*** Information Section Begins ***

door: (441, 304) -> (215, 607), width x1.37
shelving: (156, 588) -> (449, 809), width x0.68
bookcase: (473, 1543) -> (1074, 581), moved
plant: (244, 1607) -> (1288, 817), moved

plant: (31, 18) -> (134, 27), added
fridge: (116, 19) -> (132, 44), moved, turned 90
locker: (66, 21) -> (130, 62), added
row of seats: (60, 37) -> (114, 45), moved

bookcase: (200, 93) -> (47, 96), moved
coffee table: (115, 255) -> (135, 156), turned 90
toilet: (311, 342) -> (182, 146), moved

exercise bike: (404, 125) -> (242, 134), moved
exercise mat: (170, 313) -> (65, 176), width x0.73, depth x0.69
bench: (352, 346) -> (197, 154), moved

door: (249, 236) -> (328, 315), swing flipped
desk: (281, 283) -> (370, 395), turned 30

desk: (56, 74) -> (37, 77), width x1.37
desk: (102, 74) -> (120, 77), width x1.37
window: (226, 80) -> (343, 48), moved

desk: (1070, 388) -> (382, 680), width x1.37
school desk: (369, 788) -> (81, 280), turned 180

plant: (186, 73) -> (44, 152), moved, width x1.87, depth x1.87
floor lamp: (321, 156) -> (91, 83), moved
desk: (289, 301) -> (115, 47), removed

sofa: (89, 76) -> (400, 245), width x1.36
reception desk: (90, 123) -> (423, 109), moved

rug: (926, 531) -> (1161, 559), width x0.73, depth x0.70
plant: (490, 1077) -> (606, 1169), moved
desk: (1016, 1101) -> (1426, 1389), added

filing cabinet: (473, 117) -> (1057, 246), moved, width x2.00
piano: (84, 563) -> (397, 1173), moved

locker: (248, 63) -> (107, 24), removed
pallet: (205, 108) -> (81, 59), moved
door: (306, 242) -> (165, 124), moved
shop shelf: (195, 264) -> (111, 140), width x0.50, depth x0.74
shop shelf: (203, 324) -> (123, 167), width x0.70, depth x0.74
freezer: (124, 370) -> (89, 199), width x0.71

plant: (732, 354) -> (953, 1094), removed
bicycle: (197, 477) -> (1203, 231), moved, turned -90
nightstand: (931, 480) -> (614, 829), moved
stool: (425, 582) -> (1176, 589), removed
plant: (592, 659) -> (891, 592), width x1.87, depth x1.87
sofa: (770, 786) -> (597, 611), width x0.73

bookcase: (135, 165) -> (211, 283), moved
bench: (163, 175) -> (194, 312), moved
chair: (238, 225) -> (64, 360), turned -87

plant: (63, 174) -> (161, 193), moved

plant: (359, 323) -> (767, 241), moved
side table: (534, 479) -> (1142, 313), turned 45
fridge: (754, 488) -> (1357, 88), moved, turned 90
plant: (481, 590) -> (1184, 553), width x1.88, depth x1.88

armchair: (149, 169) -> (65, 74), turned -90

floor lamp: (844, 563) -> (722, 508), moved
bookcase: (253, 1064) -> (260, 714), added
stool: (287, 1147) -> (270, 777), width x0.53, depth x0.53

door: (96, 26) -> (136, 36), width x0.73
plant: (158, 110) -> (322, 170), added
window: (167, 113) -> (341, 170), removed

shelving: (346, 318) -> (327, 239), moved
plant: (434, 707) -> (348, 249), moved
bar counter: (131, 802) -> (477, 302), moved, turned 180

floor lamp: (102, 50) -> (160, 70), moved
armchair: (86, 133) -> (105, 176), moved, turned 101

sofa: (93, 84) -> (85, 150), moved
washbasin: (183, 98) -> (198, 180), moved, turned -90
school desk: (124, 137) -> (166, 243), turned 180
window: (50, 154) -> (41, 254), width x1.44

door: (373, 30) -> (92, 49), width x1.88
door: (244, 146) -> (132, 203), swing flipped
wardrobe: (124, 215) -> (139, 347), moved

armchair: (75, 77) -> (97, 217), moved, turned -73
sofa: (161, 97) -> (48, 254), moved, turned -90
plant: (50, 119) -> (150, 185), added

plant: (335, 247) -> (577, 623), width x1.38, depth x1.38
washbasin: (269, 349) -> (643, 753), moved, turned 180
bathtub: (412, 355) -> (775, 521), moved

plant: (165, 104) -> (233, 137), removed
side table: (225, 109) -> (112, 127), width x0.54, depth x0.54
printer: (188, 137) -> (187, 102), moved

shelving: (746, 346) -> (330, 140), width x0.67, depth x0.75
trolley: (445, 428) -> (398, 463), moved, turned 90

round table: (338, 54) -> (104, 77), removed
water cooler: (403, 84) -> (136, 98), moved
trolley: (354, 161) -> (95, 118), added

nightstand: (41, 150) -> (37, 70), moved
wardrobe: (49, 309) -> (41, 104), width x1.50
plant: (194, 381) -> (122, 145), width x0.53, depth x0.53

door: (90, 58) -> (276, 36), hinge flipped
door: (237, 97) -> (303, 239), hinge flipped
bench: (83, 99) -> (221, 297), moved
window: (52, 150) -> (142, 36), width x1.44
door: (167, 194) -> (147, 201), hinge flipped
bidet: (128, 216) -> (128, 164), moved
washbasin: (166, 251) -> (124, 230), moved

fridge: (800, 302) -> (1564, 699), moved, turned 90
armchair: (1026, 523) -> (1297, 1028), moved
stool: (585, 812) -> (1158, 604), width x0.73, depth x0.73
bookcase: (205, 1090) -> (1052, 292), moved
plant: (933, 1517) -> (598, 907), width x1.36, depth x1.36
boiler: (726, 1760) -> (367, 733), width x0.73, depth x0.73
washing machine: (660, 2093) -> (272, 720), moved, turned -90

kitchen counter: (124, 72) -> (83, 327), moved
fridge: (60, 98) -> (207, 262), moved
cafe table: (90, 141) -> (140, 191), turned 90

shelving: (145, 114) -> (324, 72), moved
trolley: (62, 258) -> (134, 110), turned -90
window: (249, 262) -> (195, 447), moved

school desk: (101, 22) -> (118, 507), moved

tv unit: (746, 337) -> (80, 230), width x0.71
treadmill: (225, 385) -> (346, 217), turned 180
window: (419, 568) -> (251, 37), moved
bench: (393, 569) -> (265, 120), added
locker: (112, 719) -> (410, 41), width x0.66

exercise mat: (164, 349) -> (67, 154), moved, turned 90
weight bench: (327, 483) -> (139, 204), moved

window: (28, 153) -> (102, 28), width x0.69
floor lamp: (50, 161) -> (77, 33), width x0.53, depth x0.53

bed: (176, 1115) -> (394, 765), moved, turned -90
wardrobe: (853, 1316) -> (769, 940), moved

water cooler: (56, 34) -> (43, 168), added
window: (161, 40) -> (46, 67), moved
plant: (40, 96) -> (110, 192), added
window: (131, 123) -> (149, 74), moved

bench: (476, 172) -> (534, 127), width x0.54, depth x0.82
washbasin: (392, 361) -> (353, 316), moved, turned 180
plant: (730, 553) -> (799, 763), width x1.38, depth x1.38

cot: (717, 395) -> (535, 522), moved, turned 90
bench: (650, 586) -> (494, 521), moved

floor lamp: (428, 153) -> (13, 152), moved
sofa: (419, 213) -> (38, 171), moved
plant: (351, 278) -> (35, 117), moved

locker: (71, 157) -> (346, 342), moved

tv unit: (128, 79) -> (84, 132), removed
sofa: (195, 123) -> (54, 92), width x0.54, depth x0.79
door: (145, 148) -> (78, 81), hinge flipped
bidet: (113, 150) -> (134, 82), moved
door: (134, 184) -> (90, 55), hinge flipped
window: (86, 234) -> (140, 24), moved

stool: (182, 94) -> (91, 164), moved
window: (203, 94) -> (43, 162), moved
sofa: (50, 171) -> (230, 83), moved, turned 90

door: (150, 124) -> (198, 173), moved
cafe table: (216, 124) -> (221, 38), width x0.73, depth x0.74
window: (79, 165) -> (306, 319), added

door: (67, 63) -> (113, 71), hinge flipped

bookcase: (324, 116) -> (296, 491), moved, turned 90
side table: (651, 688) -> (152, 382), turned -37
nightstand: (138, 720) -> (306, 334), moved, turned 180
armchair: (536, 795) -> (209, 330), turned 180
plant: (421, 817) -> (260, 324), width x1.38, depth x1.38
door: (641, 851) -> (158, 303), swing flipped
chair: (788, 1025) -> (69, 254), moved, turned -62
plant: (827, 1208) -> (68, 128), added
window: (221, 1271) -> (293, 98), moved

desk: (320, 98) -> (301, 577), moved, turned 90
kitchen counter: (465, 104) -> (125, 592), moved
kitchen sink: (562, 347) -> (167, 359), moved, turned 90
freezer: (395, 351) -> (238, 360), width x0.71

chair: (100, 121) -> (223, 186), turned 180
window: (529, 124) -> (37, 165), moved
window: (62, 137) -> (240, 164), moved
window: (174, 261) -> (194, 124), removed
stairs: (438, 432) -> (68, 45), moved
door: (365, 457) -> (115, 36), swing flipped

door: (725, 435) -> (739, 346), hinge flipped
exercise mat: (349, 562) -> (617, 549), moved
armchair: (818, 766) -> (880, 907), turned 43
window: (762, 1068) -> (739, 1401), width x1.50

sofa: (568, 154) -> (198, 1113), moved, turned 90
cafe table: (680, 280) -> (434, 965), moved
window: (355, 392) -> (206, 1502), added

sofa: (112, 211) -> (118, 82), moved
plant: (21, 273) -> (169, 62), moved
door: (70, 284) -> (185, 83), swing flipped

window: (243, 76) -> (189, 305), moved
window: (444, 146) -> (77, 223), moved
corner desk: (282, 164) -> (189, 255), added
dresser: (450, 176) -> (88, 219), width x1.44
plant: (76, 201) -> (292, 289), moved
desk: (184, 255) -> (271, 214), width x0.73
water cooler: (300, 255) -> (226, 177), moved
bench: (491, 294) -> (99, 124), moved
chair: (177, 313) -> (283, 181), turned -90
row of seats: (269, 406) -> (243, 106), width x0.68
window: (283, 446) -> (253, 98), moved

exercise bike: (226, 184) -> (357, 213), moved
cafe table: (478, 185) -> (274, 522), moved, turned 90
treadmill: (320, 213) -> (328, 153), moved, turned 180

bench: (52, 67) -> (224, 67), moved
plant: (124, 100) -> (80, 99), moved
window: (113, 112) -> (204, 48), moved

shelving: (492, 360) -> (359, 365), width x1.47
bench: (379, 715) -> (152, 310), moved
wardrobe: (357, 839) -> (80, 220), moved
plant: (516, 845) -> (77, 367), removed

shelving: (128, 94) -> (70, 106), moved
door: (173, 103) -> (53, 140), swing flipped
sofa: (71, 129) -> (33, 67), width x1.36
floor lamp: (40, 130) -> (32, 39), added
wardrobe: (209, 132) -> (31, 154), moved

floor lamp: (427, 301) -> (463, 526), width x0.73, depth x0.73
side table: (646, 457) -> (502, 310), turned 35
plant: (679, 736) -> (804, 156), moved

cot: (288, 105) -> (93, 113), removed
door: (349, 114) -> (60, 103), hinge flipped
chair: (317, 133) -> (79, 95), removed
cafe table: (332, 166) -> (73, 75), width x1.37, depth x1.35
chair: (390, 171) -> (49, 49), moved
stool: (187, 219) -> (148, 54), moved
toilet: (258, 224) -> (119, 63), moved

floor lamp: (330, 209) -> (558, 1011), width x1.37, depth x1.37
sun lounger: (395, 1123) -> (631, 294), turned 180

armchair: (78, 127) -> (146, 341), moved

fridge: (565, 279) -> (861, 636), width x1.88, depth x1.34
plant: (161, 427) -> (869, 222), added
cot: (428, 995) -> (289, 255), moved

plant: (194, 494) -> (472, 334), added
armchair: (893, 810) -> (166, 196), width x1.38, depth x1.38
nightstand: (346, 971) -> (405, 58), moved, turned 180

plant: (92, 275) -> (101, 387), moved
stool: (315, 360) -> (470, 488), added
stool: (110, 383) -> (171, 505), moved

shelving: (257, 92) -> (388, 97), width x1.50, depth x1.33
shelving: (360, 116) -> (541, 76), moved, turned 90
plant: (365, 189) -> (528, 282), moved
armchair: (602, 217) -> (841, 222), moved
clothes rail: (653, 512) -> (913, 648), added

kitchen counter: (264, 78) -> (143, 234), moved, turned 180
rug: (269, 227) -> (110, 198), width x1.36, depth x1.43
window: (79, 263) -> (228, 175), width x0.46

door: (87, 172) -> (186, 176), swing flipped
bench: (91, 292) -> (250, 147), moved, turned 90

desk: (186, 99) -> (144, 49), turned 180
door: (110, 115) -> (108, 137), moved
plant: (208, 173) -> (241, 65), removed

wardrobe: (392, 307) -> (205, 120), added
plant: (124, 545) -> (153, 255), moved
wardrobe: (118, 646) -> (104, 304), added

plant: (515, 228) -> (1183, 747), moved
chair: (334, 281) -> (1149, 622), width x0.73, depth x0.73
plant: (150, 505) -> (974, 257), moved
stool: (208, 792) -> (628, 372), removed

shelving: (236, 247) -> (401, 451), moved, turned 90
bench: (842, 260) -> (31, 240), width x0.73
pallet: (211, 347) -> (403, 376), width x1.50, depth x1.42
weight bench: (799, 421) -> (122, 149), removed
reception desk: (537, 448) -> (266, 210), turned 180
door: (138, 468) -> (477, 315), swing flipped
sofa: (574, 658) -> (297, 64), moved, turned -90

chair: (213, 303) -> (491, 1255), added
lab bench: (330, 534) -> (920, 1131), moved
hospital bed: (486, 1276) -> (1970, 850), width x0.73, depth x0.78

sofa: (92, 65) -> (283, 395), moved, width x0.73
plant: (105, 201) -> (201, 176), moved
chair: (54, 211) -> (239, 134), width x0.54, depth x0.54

*** Information Section Ends ***

→ Task item:
Using the entries above, repeat only the lines from the one containing "chair: (238, 225) -> (64, 360), turned -87" through the one containing "bookcase: (253, 1064) -> (260, 714), added", end lines included.

→ Solution for this problem:
chair: (238, 225) -> (64, 360), turned -87

plant: (63, 174) -> (161, 193), moved

plant: (359, 323) -> (767, 241), moved
side table: (534, 479) -> (1142, 313), turned 45
fridge: (754, 488) -> (1357, 88), moved, turned 90
plant: (481, 590) -> (1184, 553), width x1.88, depth x1.88

armchair: (149, 169) -> (65, 74), turned -90

floor lamp: (844, 563) -> (722, 508), moved
bookcase: (253, 1064) -> (260, 714), added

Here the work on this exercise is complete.